WHAT TO WORK ON: From the records below, print only the part that opens with the line containing "(603, 133) = (227, 415): turquoise" and closes with the line containing "(433, 261) = (343, 246): blue lamp -> none"; omit the pictures.

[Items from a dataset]
▬▬▬▬▬▬
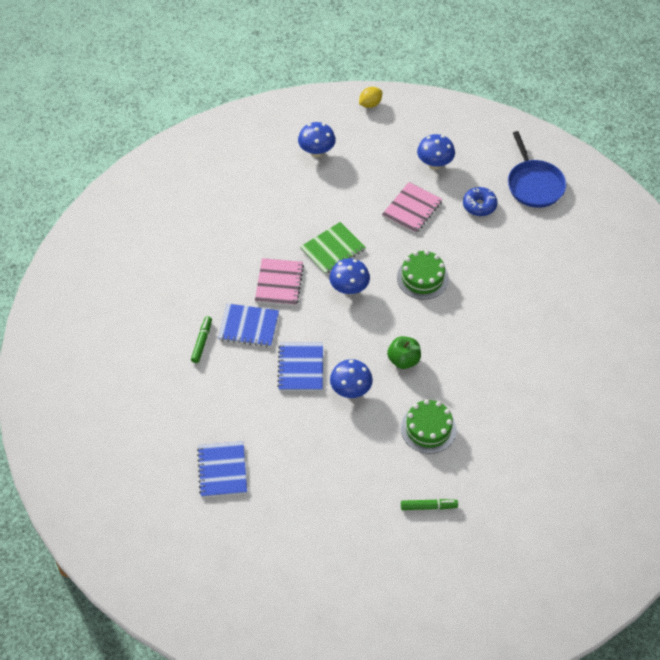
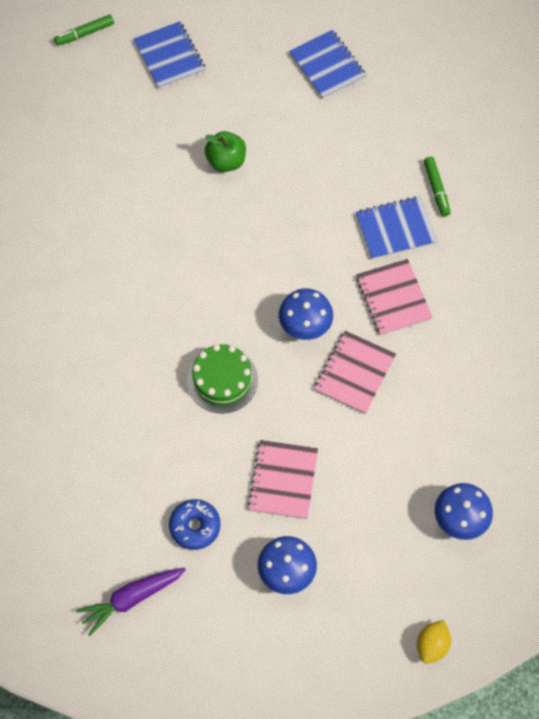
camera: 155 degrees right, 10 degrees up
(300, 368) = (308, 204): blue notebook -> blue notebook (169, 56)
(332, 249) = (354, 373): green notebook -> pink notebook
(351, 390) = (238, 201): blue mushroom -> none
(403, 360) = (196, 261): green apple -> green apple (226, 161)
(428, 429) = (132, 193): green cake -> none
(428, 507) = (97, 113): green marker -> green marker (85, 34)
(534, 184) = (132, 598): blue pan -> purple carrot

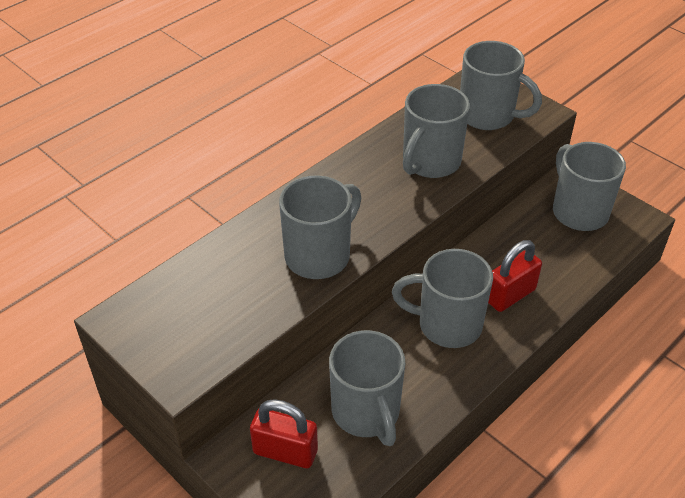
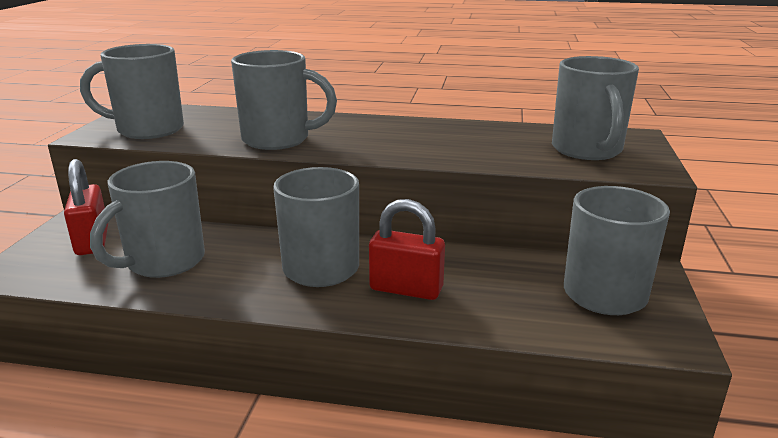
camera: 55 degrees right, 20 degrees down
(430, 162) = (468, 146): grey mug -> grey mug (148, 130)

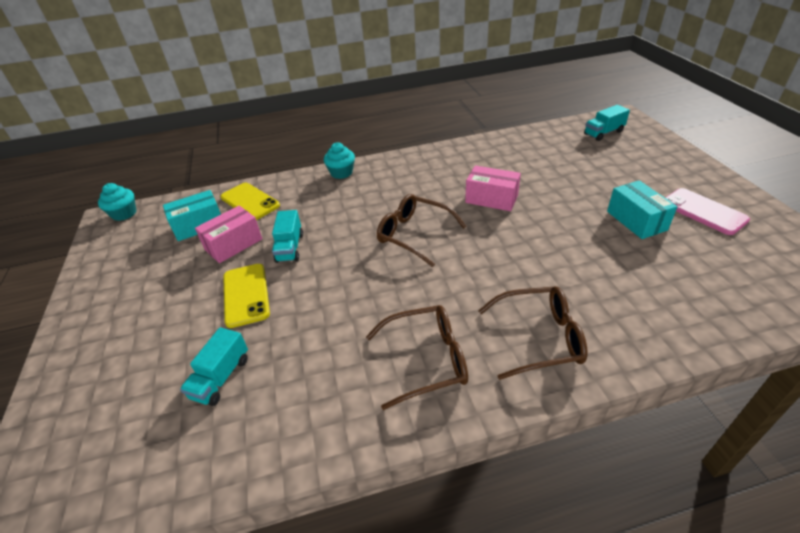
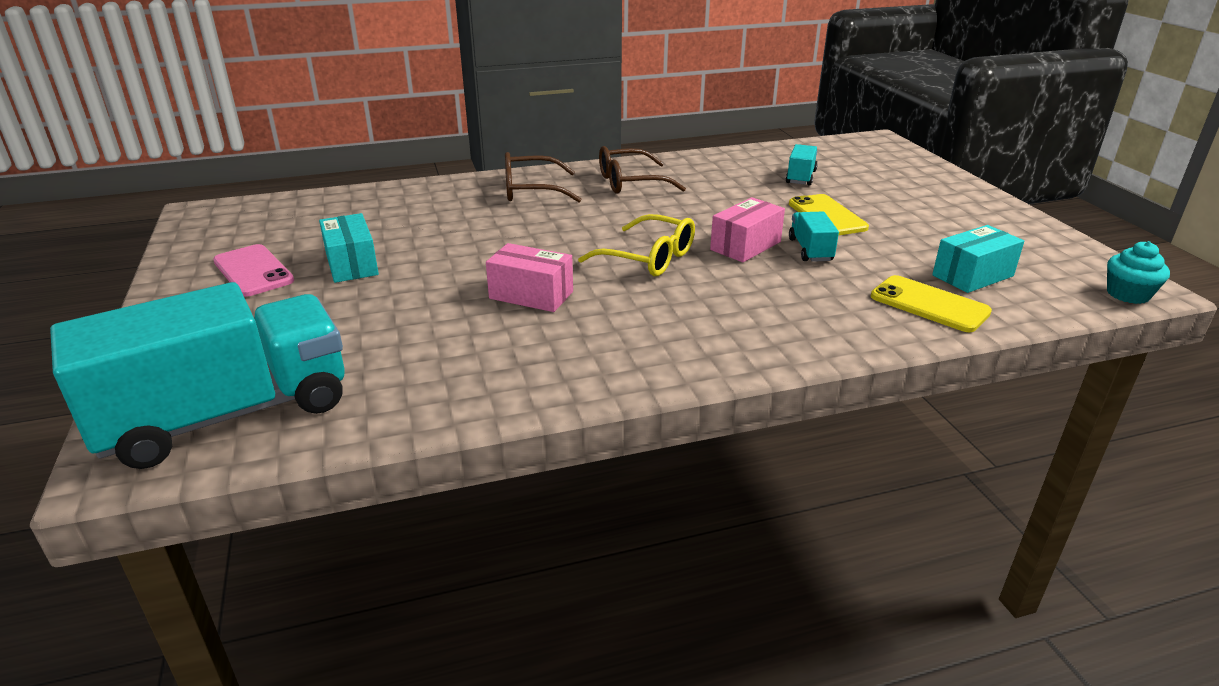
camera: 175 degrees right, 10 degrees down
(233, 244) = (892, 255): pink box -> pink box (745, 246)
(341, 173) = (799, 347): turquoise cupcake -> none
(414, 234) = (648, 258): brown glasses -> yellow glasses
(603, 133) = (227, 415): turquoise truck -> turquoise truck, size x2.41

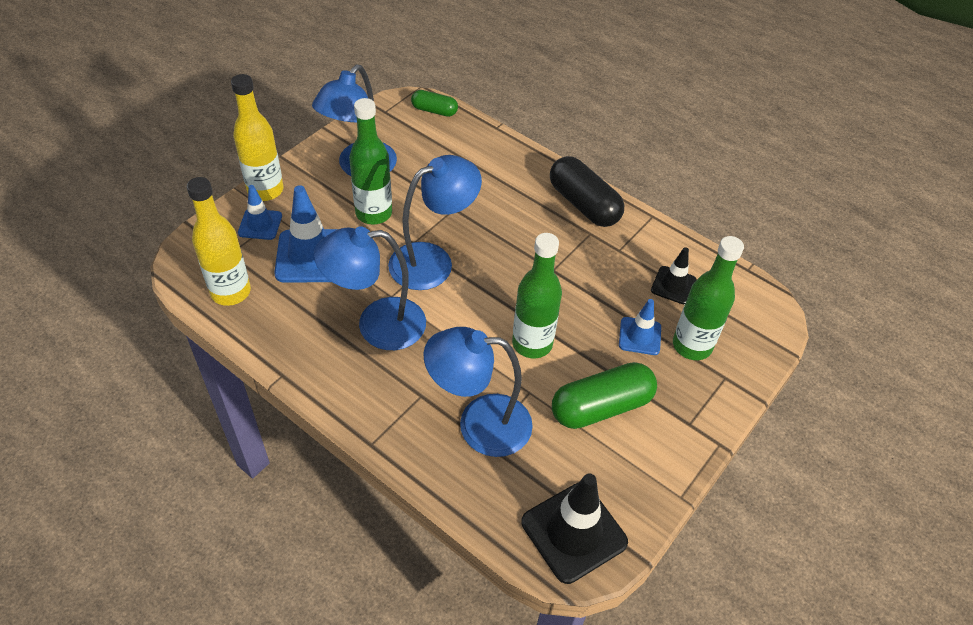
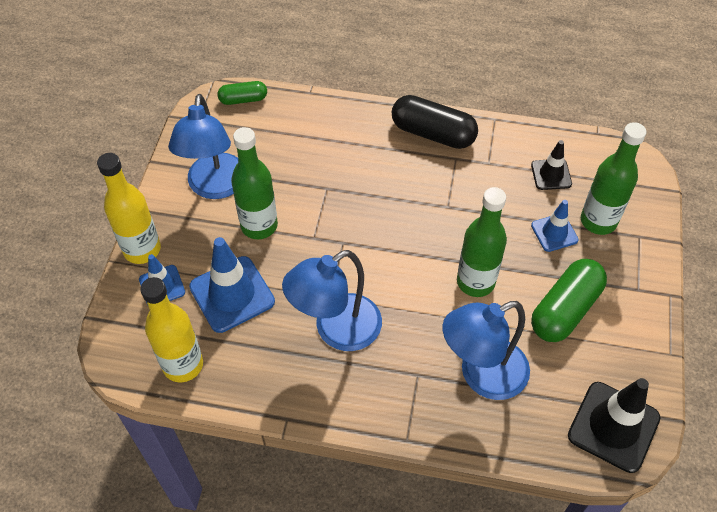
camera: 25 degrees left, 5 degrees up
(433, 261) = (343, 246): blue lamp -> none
▬▬▬▬▬▬
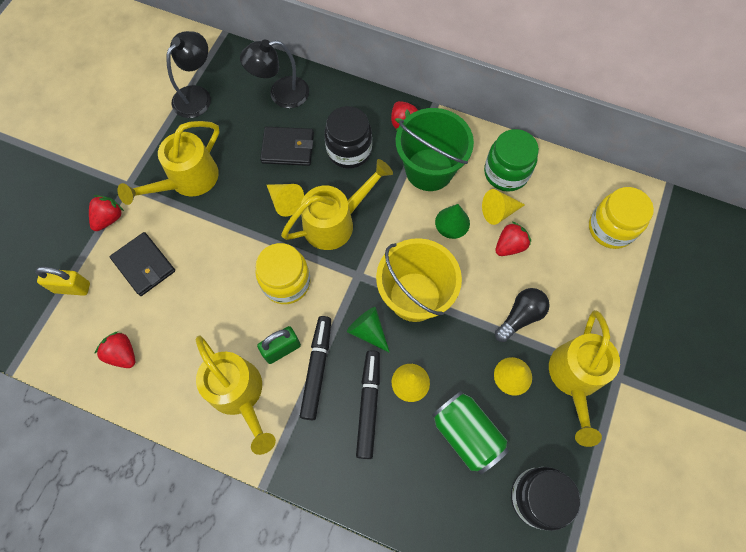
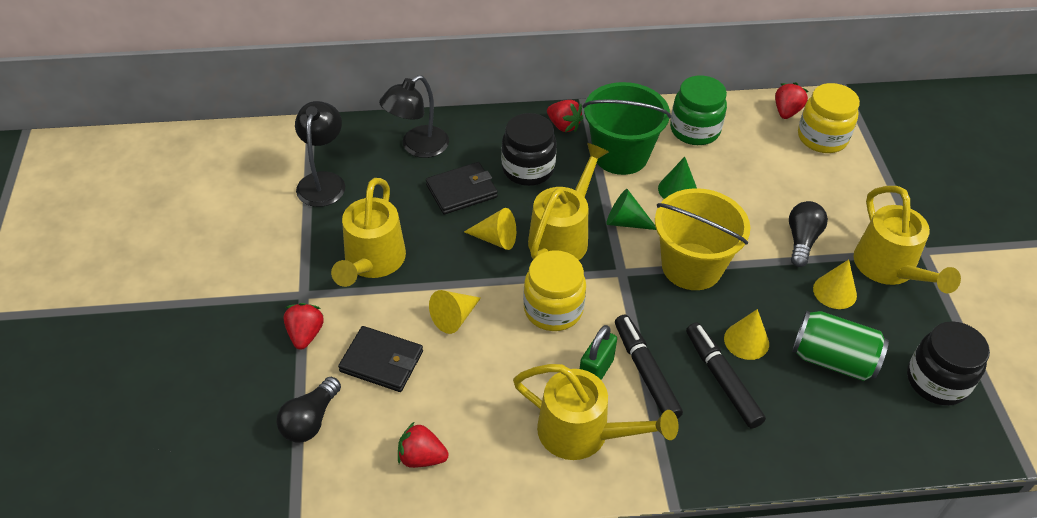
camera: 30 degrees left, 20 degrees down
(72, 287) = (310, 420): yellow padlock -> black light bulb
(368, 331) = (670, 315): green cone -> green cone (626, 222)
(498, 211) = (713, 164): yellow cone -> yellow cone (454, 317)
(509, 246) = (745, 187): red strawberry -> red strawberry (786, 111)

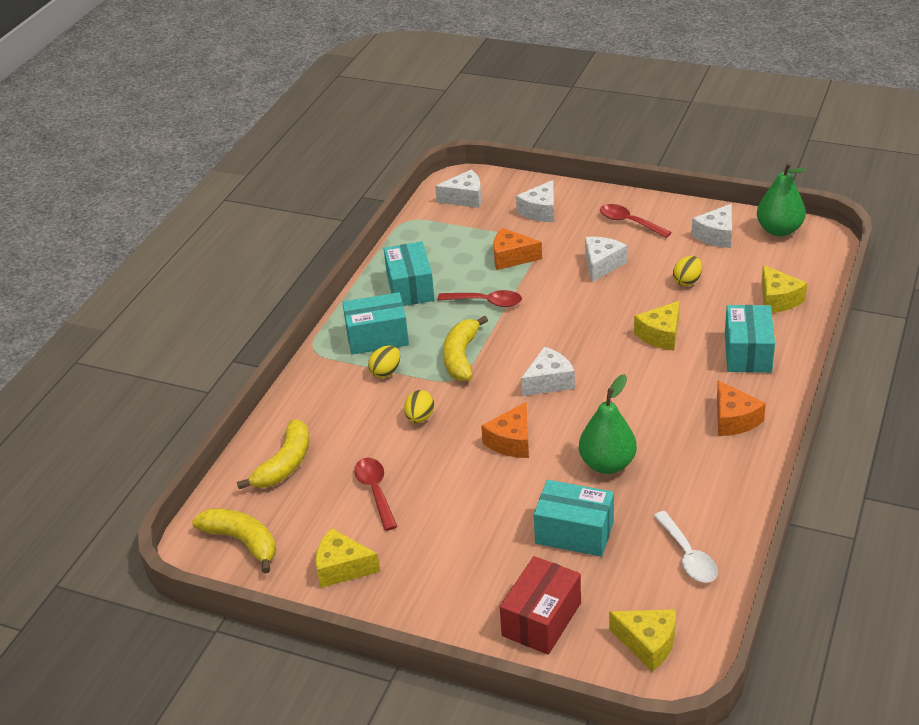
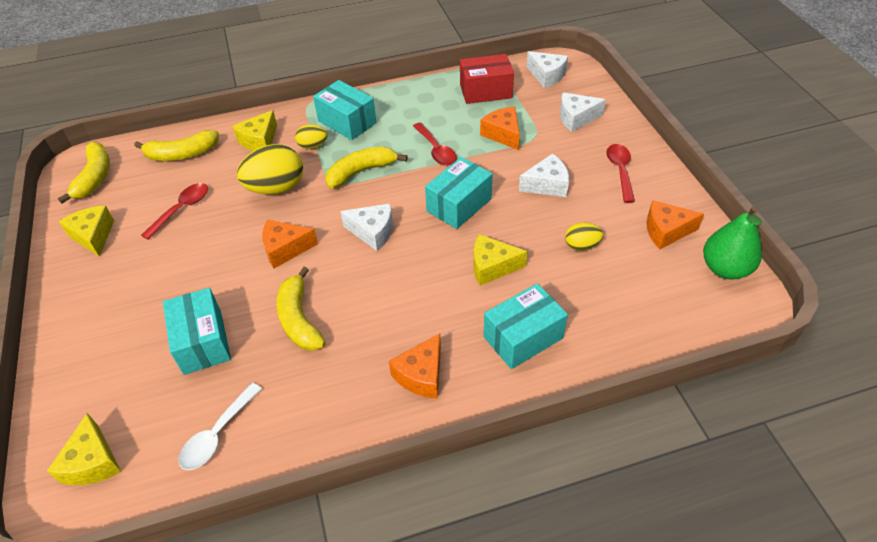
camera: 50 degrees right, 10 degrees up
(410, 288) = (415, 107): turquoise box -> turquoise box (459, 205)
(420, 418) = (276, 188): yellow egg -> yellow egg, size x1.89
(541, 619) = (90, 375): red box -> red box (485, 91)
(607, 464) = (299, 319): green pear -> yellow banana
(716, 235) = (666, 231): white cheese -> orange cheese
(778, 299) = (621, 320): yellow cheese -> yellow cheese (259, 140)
▬▬▬▬▬▬
OUTPUT OF THE EXERCISE:
(603, 133) = (227, 415): turquoise truck -> turquoise truck, size x2.41

camera: 25 degrees left, 5 degrees up
(433, 261) = (343, 246): blue lamp -> none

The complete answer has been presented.